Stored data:

——————————

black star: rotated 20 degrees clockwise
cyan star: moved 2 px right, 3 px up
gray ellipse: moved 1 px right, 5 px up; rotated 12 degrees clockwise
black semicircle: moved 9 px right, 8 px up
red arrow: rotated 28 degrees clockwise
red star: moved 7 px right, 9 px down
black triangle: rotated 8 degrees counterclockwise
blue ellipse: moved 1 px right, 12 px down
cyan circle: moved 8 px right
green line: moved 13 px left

——————————

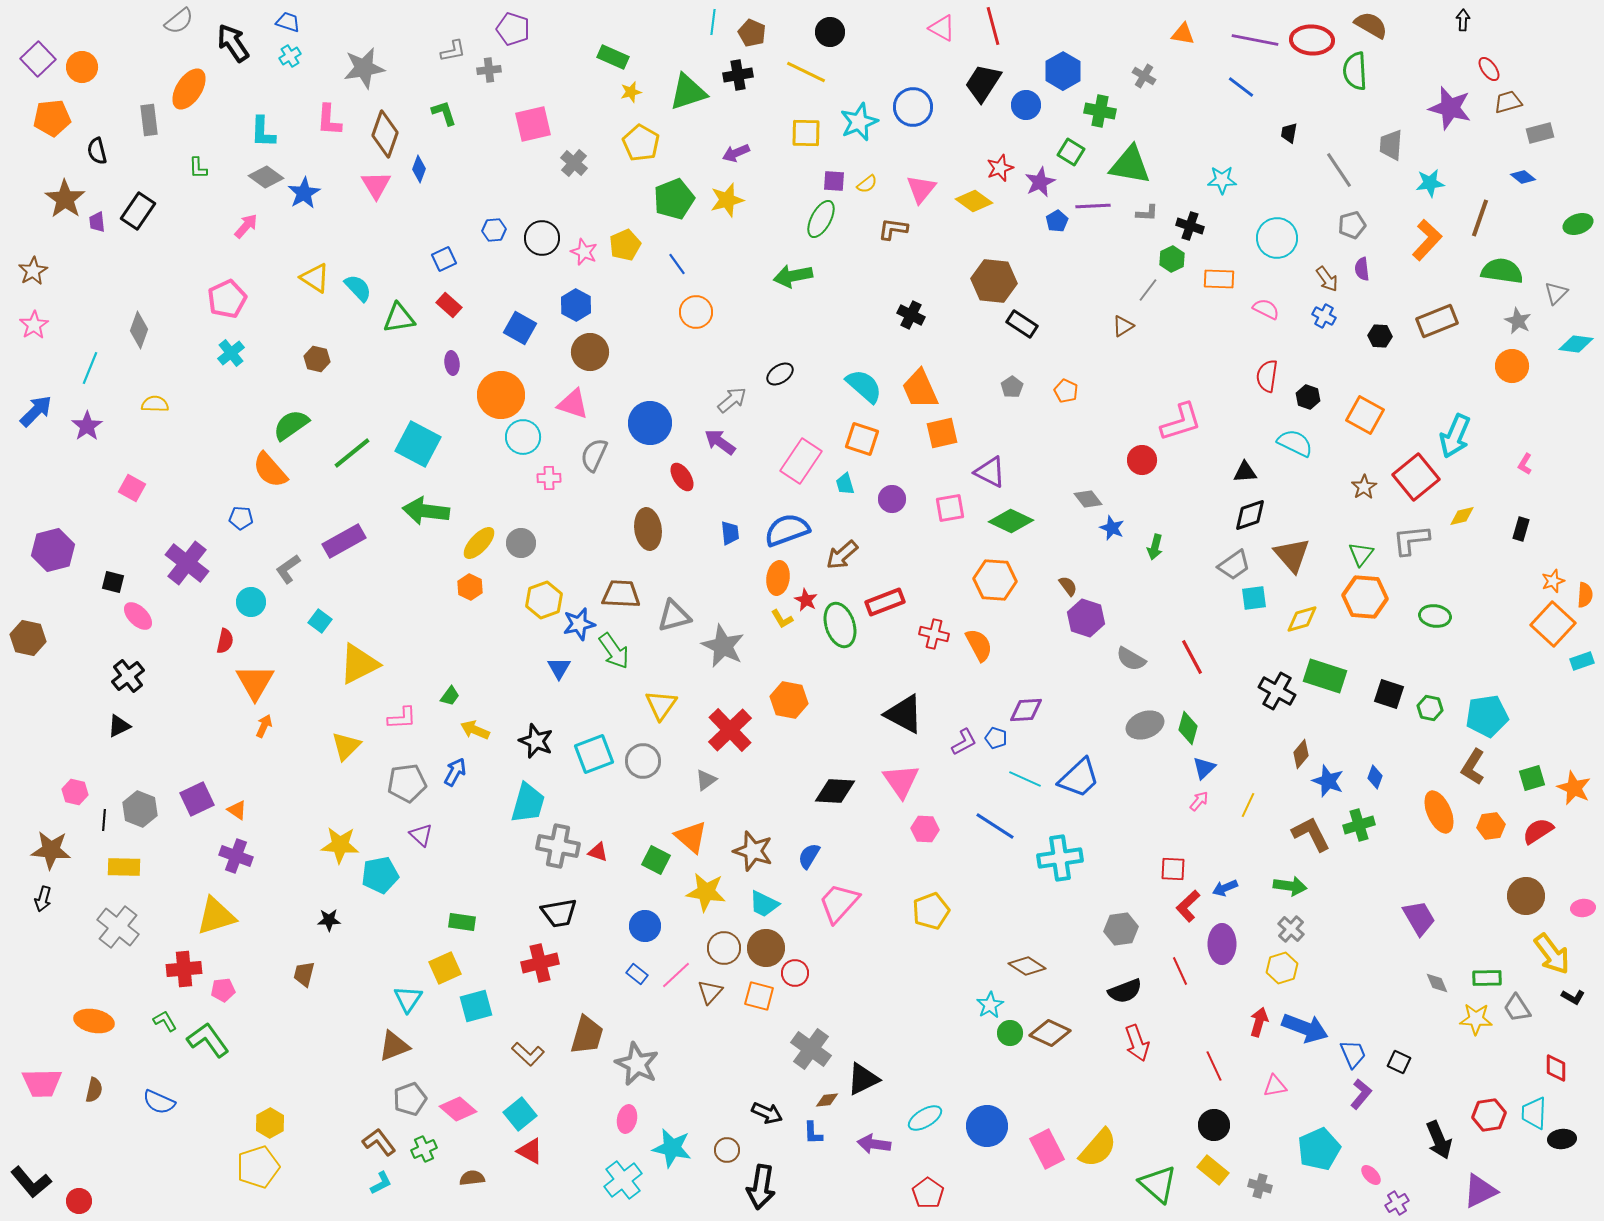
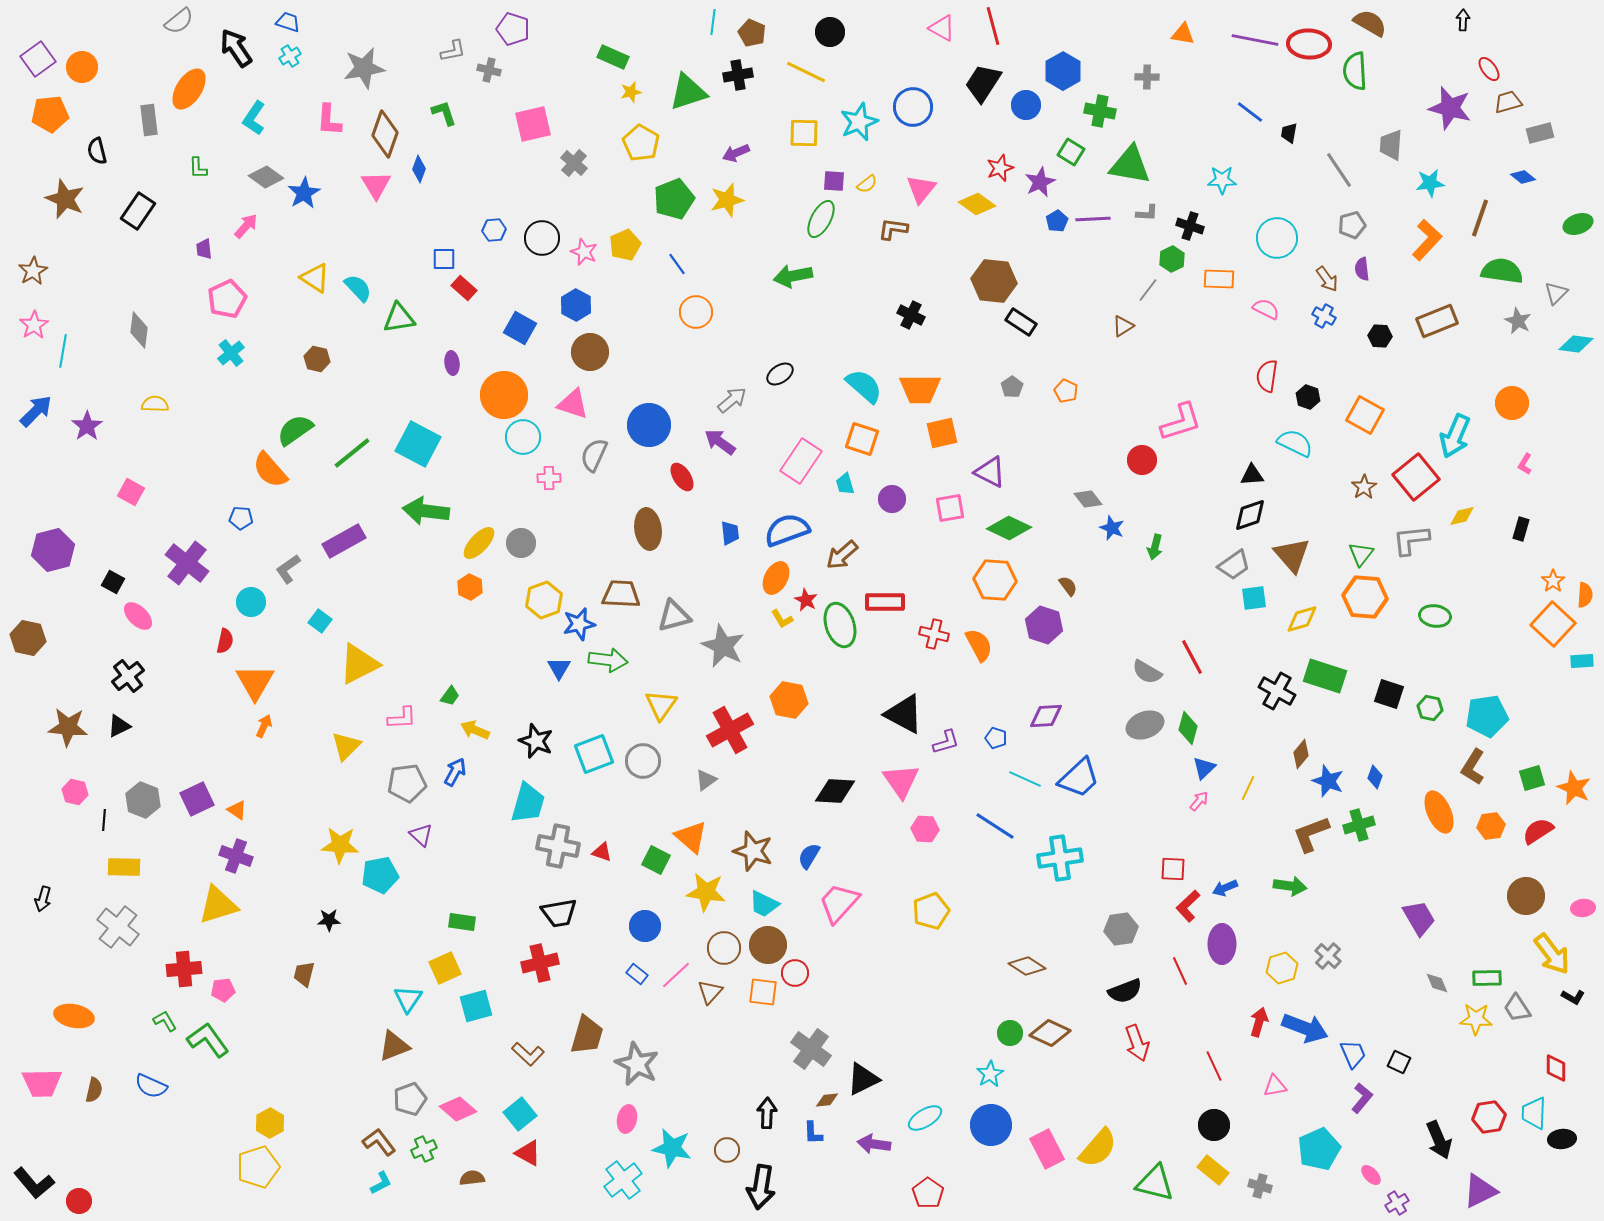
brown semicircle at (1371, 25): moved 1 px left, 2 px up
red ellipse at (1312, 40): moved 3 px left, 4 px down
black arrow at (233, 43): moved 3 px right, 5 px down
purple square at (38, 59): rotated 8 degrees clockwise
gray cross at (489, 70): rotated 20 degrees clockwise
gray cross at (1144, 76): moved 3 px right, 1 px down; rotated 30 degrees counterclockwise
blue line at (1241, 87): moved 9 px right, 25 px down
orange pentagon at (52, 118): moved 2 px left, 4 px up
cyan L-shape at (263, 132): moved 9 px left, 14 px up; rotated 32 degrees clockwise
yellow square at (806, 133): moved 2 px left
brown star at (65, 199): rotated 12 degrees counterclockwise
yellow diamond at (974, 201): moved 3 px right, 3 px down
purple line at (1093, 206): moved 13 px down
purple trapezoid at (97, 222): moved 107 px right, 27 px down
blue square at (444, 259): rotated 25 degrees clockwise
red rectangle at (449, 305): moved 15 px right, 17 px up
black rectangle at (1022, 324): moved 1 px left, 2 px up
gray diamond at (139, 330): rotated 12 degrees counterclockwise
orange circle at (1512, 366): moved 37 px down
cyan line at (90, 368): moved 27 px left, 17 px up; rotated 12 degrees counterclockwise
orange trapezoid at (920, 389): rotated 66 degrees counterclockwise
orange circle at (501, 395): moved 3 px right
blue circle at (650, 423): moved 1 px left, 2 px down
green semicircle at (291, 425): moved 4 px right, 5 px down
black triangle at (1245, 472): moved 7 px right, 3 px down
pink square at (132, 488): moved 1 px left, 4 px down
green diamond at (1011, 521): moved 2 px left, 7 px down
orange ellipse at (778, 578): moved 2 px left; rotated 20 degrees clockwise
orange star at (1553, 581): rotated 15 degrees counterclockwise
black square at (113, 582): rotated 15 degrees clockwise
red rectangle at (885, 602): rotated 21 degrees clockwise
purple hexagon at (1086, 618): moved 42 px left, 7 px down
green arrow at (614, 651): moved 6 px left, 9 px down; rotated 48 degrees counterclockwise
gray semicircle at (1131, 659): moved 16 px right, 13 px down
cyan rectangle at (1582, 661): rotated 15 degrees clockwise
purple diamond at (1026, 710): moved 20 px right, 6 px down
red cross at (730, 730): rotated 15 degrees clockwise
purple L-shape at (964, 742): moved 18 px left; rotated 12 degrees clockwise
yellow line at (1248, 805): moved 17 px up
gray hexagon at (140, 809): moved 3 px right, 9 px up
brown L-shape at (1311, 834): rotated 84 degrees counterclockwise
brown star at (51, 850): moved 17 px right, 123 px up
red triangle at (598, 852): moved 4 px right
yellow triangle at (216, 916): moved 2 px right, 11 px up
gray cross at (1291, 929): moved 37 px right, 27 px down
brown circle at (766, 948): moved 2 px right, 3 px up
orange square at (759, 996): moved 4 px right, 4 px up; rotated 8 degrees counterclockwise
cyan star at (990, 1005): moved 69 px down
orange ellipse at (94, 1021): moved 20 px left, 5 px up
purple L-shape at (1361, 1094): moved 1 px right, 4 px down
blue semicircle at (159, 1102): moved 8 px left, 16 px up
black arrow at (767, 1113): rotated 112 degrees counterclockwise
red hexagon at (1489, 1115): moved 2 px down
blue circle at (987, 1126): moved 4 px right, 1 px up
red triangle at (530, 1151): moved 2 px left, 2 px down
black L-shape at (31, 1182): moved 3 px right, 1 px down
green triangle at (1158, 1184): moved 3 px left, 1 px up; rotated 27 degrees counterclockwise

——————————

Output the lines of the records starting at the line containing "black star: rotated 20 degrees clockwise" and ending at the line containing "green line: moved 13 px left", copied verbatim.

black star: rotated 20 degrees clockwise
cyan star: moved 2 px right, 3 px up
gray ellipse: moved 1 px right, 5 px up; rotated 12 degrees clockwise
black semicircle: moved 9 px right, 8 px up
red arrow: rotated 28 degrees clockwise
red star: moved 7 px right, 9 px down
black triangle: rotated 8 degrees counterclockwise
blue ellipse: moved 1 px right, 12 px down
cyan circle: moved 8 px right
green line: moved 13 px left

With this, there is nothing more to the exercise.